**Exercise**: Among the lines below, keep only those from the one containing "U203 pin STAT: STAT -> VRAW" through the one containing "U203 pin BAT: GND -> +12V", and reproduce them exactly.

Edit tracking data:
== == ==

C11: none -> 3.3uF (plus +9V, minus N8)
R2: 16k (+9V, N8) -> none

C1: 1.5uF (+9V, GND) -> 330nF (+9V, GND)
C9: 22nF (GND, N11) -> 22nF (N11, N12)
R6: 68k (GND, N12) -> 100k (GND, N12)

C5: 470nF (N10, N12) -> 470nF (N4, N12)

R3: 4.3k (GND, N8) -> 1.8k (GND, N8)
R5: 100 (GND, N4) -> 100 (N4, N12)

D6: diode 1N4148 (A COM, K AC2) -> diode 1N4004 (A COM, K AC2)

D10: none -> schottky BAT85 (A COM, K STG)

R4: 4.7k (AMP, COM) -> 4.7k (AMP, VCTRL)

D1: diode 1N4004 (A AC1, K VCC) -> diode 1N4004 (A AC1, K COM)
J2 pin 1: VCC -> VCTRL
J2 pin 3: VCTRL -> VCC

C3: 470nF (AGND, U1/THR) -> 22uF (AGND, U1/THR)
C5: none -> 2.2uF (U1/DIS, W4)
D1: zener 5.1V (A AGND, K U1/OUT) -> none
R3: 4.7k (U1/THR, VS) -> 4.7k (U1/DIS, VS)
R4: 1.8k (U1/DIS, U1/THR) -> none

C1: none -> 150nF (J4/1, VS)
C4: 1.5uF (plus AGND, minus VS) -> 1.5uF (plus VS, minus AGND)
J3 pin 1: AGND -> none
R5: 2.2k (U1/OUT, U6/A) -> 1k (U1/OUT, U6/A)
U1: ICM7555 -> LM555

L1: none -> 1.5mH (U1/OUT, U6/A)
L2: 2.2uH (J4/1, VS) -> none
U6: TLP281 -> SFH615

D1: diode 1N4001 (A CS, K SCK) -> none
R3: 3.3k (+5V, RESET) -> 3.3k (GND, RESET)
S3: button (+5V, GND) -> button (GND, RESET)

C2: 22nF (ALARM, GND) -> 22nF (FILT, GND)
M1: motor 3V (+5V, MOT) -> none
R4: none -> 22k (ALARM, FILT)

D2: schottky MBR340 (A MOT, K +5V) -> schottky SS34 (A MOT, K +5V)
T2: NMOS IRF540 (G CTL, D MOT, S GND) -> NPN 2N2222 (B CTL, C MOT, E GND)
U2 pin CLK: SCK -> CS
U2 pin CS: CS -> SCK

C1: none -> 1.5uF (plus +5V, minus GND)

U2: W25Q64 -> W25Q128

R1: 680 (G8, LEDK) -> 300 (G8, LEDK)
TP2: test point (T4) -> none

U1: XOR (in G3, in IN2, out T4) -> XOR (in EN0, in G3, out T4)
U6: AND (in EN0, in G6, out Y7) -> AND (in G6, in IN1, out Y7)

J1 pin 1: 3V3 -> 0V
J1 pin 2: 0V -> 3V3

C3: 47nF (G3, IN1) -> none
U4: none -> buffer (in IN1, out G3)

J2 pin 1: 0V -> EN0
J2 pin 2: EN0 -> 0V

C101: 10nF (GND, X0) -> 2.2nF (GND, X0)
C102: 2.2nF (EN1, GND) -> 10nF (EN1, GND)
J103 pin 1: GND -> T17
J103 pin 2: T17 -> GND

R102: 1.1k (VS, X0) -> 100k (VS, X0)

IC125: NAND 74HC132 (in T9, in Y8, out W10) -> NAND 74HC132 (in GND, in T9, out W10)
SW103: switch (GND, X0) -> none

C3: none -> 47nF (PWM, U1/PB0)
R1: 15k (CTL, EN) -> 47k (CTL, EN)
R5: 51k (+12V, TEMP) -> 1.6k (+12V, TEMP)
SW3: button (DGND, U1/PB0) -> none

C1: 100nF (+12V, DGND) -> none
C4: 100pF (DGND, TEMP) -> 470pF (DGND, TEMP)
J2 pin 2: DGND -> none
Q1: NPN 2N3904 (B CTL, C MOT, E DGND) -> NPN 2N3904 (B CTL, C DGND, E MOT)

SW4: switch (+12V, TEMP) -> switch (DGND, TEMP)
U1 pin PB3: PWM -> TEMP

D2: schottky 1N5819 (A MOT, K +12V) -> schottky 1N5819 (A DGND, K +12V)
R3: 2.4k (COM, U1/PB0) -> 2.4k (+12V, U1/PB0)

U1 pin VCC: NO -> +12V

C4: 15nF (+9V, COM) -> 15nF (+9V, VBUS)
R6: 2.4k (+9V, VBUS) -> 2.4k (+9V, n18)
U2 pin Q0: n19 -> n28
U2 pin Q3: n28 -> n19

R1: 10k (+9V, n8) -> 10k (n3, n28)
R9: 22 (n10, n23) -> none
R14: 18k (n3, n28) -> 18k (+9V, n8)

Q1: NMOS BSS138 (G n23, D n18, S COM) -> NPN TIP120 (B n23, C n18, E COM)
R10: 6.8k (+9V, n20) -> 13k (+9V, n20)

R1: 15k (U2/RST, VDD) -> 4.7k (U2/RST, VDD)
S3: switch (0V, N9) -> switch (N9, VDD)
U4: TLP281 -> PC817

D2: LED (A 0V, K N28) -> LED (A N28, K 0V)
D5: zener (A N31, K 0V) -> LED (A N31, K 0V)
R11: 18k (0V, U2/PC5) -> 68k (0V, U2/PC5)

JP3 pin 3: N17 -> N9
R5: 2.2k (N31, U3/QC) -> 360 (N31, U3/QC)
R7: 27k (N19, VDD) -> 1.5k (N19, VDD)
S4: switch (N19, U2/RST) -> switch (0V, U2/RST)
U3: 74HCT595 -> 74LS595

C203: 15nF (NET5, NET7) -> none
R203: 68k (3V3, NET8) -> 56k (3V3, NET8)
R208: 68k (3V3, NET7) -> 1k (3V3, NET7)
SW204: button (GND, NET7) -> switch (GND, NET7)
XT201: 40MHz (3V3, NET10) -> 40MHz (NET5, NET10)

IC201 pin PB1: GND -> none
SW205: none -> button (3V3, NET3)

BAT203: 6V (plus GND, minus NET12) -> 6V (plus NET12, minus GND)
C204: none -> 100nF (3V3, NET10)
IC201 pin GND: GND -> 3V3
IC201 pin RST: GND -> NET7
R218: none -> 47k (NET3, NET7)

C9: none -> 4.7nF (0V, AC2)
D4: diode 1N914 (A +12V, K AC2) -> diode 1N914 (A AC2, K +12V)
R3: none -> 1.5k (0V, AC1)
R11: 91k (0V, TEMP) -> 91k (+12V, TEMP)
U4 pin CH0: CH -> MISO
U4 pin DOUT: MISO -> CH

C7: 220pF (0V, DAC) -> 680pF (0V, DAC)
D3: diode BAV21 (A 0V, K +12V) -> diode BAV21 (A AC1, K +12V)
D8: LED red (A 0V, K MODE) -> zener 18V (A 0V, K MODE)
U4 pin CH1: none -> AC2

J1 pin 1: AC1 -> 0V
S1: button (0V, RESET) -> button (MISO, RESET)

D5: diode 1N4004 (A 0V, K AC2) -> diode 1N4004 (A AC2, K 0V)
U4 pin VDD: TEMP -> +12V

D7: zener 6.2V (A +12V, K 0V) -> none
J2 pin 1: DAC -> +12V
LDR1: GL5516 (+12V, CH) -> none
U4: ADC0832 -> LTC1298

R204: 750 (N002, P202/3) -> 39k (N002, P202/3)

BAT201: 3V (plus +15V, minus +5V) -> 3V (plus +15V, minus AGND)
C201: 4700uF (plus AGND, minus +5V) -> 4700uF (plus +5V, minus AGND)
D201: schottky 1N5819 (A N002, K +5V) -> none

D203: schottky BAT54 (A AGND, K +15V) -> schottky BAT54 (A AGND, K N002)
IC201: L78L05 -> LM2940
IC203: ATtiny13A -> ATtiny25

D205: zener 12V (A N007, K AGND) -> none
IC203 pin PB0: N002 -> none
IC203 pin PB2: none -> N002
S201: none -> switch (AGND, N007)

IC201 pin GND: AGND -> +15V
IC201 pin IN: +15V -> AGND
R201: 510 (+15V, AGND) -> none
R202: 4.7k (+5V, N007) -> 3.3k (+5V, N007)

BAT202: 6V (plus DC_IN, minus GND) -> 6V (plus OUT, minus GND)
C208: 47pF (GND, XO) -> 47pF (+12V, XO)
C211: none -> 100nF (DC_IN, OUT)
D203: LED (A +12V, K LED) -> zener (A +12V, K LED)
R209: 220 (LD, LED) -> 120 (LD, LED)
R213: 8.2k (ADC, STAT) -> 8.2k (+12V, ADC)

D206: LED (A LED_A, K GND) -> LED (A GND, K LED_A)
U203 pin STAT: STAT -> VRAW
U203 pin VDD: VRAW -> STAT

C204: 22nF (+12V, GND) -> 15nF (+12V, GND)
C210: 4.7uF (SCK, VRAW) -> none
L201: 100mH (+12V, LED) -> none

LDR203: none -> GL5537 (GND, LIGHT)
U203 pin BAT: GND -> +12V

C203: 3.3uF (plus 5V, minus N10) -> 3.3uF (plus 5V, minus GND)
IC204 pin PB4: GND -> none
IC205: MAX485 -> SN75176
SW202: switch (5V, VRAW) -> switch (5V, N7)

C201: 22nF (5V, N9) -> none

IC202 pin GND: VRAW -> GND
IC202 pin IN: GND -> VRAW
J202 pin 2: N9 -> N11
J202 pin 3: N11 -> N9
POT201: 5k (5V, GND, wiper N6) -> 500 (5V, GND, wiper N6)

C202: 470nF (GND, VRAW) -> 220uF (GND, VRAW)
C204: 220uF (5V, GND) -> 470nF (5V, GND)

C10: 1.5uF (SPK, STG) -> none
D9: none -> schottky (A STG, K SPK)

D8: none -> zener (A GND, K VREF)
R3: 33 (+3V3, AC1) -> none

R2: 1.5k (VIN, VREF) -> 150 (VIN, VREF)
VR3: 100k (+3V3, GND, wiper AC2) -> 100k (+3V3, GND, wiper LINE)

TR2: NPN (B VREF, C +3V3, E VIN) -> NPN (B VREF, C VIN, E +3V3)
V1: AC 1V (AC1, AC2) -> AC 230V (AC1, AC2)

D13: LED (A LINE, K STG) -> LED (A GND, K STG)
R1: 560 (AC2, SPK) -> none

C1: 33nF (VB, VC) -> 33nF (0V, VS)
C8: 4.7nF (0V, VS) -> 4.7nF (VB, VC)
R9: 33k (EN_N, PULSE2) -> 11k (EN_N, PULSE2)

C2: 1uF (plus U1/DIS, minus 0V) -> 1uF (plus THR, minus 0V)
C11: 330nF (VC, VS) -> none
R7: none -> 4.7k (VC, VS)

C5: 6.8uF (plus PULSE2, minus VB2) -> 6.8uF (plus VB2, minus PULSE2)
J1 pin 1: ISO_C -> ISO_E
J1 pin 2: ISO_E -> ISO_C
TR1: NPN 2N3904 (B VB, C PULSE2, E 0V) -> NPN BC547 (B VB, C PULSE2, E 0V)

== == ==

**Completed exercise**:
U203 pin STAT: STAT -> VRAW
U203 pin VDD: VRAW -> STAT

C204: 22nF (+12V, GND) -> 15nF (+12V, GND)
C210: 4.7uF (SCK, VRAW) -> none
L201: 100mH (+12V, LED) -> none

LDR203: none -> GL5537 (GND, LIGHT)
U203 pin BAT: GND -> +12V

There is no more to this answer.